··· Excerpted data ···
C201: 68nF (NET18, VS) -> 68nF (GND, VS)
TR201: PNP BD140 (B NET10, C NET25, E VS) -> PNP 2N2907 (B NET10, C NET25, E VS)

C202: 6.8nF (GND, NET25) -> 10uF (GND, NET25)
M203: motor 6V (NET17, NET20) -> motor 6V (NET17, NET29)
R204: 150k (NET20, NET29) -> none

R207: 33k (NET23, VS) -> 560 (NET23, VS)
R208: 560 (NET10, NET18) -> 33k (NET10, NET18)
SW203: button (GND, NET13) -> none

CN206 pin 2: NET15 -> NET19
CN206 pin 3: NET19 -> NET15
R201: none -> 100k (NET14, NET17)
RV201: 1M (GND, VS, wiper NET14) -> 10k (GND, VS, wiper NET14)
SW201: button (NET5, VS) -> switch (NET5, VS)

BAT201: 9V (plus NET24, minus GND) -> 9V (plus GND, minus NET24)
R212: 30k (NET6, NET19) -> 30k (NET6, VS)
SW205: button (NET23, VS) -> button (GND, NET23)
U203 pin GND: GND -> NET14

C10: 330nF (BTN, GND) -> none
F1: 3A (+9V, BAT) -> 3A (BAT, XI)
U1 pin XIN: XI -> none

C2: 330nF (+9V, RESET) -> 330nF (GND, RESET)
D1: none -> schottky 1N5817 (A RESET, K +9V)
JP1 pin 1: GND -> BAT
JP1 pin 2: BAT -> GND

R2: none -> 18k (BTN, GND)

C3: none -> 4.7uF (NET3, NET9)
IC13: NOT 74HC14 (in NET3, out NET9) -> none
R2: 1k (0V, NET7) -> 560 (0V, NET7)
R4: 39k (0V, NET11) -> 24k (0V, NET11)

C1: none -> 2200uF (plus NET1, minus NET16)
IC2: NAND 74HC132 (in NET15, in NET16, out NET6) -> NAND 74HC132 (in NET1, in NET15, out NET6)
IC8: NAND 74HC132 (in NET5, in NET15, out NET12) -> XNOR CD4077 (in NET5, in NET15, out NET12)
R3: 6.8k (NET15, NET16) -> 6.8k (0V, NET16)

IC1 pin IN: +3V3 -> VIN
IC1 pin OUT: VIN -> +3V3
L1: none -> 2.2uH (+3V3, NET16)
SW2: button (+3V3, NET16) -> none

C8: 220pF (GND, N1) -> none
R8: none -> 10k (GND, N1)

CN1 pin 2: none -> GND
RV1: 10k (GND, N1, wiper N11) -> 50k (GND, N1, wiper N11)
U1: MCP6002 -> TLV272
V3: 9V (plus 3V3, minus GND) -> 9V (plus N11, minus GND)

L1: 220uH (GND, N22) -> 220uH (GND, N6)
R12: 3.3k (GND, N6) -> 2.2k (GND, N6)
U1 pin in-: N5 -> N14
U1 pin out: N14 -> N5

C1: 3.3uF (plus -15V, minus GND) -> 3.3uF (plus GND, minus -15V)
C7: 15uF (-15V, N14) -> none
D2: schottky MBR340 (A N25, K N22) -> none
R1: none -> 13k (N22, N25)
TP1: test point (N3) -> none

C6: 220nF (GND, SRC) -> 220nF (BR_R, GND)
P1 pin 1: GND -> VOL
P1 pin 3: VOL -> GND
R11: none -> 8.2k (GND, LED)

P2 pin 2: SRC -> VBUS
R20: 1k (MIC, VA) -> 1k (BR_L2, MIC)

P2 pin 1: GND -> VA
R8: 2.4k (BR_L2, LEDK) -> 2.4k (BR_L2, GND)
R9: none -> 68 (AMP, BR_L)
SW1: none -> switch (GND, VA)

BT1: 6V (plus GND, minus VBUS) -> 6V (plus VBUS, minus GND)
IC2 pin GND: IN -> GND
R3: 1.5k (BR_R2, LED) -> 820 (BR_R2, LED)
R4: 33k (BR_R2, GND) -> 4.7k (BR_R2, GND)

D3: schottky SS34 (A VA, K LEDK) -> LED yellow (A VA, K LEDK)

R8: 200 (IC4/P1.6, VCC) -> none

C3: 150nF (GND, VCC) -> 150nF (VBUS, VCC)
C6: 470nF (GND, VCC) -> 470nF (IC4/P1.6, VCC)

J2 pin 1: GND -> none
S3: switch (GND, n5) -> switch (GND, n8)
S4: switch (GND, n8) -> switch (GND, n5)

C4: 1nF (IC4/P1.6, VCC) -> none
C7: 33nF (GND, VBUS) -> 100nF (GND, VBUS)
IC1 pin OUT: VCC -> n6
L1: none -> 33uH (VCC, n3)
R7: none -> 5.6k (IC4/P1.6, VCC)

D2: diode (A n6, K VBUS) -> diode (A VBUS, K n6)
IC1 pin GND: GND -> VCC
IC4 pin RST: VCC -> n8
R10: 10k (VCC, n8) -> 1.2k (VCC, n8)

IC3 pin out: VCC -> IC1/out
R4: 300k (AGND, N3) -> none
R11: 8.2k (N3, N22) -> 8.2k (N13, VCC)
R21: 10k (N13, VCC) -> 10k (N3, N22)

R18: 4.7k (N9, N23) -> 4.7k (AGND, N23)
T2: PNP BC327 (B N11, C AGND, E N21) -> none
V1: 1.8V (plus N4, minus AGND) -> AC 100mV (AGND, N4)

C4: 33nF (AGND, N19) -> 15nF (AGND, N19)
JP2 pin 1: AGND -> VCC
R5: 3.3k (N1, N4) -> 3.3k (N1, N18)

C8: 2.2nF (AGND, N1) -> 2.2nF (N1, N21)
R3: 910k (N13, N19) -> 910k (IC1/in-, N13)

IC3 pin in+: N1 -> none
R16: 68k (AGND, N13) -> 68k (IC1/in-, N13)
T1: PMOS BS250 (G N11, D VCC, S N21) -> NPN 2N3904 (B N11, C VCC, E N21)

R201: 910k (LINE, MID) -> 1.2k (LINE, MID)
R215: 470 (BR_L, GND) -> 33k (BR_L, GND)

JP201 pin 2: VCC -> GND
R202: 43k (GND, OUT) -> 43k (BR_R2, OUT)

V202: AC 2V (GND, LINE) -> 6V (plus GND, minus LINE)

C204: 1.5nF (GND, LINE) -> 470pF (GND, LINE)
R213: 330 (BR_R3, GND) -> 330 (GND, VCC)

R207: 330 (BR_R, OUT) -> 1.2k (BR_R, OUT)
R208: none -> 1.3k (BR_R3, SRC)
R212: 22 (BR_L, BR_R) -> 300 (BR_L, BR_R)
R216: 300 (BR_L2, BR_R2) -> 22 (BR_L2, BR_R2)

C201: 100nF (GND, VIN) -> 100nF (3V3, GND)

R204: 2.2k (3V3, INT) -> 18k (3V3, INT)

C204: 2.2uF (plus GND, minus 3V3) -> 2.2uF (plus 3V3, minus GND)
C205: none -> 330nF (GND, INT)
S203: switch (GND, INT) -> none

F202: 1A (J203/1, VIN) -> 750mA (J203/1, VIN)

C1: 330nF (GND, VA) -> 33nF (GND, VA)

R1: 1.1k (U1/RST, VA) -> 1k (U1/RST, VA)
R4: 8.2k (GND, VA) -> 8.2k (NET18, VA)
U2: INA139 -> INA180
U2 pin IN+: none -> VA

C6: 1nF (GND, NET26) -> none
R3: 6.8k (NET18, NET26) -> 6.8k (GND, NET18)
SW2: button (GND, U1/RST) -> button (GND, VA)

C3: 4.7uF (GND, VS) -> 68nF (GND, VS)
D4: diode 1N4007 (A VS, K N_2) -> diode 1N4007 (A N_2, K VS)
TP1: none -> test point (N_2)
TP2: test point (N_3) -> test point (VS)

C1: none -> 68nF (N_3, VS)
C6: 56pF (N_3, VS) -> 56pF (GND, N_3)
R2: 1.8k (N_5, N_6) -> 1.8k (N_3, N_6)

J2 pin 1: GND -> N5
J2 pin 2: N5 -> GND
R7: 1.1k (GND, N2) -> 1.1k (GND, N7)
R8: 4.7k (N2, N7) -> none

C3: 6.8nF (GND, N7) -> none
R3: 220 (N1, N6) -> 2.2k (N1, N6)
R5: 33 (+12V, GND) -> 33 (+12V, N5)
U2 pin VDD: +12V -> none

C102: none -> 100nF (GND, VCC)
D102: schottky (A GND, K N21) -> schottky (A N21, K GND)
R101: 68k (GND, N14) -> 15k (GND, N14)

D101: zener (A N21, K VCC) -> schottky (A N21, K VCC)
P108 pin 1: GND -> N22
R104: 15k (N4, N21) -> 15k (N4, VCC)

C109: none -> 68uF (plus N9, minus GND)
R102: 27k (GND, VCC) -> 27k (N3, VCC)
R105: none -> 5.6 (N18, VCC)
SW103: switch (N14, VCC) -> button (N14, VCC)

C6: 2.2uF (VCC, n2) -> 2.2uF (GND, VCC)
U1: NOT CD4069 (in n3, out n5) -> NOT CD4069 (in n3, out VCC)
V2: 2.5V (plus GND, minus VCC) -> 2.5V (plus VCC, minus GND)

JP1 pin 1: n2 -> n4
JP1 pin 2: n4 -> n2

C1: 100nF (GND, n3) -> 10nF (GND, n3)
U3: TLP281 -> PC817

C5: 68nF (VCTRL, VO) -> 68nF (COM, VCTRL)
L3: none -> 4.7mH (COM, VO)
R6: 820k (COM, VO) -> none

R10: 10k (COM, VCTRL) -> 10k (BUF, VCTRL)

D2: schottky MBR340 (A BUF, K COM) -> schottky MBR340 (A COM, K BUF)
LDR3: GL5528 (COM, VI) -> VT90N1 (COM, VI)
···
→ **Problem to solve**:
Please transcribe word for word the lines from the line with "C109: none -> 68uF (plus N9, minus GND)" to the end of the material, both ends included.

→ **Exercise result**:
C109: none -> 68uF (plus N9, minus GND)
R102: 27k (GND, VCC) -> 27k (N3, VCC)
R105: none -> 5.6 (N18, VCC)
SW103: switch (N14, VCC) -> button (N14, VCC)

C6: 2.2uF (VCC, n2) -> 2.2uF (GND, VCC)
U1: NOT CD4069 (in n3, out n5) -> NOT CD4069 (in n3, out VCC)
V2: 2.5V (plus GND, minus VCC) -> 2.5V (plus VCC, minus GND)

JP1 pin 1: n2 -> n4
JP1 pin 2: n4 -> n2

C1: 100nF (GND, n3) -> 10nF (GND, n3)
U3: TLP281 -> PC817

C5: 68nF (VCTRL, VO) -> 68nF (COM, VCTRL)
L3: none -> 4.7mH (COM, VO)
R6: 820k (COM, VO) -> none

R10: 10k (COM, VCTRL) -> 10k (BUF, VCTRL)

D2: schottky MBR340 (A BUF, K COM) -> schottky MBR340 (A COM, K BUF)
LDR3: GL5528 (COM, VI) -> VT90N1 (COM, VI)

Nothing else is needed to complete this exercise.